> [ACTIVITY] Each record is to be written out exactly as it appears.

> [PROVIDED MATERIAL]
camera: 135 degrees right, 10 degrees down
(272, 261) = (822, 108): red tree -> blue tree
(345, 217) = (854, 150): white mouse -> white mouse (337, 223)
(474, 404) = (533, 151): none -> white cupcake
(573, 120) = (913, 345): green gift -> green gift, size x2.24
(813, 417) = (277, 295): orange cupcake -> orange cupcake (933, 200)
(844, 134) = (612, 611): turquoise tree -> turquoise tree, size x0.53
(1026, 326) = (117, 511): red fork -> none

> [ANSWER TO THIS PROBLEM]
camera: 135 degrees right, 10 degrees down
(272, 261) = (822, 108): red tree -> blue tree
(345, 217) = (854, 150): white mouse -> white mouse (337, 223)
(474, 404) = (533, 151): none -> white cupcake
(573, 120) = (913, 345): green gift -> green gift, size x2.24
(813, 417) = (277, 295): orange cupcake -> orange cupcake (933, 200)
(844, 134) = (612, 611): turquoise tree -> turquoise tree, size x0.53
(1026, 326) = (117, 511): red fork -> none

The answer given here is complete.